>>>
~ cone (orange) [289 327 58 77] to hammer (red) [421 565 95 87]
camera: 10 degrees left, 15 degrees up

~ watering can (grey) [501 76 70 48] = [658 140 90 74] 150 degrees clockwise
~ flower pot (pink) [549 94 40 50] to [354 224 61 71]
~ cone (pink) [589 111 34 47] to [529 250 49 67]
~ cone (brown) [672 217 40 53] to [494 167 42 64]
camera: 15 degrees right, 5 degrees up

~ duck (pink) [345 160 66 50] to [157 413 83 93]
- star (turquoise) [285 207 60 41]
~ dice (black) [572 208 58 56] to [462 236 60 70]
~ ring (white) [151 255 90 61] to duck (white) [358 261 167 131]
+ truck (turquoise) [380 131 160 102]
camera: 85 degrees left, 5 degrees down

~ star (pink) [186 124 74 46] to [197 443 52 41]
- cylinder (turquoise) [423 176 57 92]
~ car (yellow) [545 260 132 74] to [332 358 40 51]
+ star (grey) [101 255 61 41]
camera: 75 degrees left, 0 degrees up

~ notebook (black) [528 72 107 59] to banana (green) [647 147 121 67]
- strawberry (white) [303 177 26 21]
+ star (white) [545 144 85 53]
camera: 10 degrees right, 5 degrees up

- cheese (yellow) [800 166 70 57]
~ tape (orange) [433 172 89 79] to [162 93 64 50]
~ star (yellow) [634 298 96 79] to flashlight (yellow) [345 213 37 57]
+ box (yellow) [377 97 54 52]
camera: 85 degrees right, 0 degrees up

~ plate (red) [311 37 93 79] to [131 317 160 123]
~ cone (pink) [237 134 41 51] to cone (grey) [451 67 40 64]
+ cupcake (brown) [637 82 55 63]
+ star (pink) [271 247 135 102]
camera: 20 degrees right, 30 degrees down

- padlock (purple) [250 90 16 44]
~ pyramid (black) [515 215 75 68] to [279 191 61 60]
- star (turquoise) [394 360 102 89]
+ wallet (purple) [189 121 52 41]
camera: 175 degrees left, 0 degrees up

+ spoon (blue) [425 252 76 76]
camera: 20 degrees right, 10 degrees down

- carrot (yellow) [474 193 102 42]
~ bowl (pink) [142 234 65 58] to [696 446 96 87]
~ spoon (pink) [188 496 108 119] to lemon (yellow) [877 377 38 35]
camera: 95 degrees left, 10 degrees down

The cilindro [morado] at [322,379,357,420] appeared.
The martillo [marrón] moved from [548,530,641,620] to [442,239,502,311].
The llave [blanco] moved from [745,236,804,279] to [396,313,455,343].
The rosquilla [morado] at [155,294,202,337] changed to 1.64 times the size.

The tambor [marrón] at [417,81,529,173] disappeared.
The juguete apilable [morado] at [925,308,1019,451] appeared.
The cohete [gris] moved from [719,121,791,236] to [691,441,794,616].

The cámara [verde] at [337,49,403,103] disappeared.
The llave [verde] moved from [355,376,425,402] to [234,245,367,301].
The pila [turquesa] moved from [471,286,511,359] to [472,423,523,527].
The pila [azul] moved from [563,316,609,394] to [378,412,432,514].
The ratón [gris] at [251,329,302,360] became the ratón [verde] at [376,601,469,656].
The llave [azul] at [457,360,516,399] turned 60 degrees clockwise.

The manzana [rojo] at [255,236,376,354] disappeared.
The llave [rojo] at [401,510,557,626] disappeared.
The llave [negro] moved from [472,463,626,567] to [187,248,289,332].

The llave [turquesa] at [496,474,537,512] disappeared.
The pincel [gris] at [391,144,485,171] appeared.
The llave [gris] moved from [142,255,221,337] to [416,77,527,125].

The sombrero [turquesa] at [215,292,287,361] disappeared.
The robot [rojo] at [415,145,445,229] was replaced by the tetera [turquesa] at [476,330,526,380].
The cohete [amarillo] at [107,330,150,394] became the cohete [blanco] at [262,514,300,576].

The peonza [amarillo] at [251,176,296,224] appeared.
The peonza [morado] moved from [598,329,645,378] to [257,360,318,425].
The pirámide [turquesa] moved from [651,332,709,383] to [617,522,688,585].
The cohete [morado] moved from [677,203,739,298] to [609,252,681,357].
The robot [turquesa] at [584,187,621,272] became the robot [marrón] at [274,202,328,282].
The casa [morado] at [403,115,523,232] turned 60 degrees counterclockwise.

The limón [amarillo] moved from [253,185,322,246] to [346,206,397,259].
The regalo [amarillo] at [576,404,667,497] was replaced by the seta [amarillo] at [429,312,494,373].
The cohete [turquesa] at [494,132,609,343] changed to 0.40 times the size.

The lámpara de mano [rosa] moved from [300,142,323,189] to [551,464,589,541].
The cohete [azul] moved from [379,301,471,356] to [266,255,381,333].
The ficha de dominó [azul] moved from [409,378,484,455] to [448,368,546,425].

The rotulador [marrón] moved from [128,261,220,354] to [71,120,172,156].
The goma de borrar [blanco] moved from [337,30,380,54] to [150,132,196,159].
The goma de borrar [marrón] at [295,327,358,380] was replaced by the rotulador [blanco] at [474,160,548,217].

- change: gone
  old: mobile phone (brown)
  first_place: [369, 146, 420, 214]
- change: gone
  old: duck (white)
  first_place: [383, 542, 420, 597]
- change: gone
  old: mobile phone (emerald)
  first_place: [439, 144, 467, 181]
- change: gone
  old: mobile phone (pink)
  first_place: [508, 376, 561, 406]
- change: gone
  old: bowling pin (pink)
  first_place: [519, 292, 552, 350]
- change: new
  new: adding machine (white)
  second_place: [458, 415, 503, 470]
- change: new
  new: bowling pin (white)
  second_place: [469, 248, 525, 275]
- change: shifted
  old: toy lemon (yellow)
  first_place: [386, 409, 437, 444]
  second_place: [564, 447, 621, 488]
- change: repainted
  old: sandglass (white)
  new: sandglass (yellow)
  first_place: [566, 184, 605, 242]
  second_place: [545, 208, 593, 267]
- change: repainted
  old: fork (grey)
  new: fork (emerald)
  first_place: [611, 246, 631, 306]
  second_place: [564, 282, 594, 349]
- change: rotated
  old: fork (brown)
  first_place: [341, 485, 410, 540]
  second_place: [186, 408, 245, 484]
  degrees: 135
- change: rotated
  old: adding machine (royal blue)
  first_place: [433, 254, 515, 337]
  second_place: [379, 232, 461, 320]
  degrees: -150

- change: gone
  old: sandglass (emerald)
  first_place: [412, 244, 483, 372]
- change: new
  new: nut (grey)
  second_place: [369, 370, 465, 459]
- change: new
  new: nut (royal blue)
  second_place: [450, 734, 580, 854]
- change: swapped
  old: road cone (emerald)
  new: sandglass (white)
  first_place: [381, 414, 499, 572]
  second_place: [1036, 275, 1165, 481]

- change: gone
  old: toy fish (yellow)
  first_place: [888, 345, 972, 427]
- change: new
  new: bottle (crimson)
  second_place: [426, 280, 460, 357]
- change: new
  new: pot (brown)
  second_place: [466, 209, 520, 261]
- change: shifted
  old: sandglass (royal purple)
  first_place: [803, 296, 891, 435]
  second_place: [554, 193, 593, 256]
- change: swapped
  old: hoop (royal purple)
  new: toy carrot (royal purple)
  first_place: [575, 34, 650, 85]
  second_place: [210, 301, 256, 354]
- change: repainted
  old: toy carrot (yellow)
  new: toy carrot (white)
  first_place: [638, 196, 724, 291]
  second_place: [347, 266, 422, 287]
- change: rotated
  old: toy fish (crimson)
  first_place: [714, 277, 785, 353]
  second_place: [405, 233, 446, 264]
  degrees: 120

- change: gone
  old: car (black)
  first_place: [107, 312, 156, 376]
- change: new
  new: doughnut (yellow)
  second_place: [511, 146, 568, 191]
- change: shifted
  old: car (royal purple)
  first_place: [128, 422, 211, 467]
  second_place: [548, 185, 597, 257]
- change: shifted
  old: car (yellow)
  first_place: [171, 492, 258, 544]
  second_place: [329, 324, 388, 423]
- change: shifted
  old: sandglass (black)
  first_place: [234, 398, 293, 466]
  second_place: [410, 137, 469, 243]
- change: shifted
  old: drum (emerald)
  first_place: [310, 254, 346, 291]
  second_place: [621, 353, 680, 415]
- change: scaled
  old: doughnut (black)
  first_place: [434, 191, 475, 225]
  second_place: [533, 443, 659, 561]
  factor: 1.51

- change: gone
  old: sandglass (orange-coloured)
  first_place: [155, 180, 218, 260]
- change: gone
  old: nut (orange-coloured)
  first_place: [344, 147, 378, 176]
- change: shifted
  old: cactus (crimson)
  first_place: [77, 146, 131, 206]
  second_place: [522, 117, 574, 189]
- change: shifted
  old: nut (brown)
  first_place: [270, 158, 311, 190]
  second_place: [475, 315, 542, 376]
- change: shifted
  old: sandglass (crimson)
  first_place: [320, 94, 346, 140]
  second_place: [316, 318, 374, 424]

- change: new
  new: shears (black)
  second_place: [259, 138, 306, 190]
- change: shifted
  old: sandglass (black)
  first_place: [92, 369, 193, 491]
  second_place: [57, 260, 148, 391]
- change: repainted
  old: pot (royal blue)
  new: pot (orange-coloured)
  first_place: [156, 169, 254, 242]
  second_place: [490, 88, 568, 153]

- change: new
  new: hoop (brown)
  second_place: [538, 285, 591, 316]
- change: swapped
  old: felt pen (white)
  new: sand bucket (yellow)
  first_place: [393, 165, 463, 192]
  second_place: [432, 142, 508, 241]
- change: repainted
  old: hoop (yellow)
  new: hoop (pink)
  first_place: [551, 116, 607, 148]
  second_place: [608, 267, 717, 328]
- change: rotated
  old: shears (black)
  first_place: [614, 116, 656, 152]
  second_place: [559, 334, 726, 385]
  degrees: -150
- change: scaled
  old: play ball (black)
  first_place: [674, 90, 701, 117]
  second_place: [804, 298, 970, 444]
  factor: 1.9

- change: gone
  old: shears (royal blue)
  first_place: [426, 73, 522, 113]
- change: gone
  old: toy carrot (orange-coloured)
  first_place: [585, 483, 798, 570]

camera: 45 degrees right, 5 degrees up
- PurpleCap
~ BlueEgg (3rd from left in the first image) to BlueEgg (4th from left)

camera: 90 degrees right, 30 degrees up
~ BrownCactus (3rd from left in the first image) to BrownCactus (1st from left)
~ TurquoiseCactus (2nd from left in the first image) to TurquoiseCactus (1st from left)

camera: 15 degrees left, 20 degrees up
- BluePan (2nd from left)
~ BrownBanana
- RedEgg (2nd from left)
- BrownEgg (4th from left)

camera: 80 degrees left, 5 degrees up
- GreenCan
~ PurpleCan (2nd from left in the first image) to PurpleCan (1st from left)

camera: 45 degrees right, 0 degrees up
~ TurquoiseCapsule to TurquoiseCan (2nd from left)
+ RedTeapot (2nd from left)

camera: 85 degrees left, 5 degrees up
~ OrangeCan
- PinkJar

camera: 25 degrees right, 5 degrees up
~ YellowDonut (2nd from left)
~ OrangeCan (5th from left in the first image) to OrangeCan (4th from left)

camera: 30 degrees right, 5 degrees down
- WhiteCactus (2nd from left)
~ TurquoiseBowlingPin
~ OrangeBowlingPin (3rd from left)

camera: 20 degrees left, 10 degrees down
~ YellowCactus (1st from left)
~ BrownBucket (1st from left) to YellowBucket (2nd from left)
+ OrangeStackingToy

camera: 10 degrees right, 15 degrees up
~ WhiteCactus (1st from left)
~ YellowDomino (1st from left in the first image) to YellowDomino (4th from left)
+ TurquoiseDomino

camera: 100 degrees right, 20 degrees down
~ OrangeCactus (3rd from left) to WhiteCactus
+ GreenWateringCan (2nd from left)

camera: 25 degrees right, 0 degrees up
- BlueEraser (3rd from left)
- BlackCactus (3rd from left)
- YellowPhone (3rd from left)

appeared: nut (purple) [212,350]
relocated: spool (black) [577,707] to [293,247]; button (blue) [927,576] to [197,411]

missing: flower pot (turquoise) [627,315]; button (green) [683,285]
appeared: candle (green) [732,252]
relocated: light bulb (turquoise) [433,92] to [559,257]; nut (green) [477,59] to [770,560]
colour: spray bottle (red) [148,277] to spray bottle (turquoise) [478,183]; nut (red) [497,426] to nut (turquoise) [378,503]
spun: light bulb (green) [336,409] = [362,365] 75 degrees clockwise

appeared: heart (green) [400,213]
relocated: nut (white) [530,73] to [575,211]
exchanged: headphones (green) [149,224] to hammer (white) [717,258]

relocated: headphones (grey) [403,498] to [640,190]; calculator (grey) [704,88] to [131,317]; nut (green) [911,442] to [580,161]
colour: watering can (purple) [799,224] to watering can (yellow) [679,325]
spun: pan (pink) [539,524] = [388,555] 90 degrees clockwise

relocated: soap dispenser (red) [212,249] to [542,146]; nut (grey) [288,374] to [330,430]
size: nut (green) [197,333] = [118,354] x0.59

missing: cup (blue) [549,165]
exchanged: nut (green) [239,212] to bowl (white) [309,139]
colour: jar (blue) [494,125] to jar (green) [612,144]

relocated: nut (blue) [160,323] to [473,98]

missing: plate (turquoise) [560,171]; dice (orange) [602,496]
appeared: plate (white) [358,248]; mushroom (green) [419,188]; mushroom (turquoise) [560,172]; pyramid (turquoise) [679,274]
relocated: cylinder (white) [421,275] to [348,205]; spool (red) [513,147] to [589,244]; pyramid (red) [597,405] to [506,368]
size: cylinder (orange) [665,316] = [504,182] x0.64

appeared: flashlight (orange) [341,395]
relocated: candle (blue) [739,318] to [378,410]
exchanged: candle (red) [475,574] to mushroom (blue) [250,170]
<<<
### Exercise
Return only the stretch of the material above from the line holding "first_place: [433, 254, 515, 337]" through the line holding "second_place: [379, 232, 461, 320]", copied exactly.

### Written reply
  first_place: [433, 254, 515, 337]
  second_place: [379, 232, 461, 320]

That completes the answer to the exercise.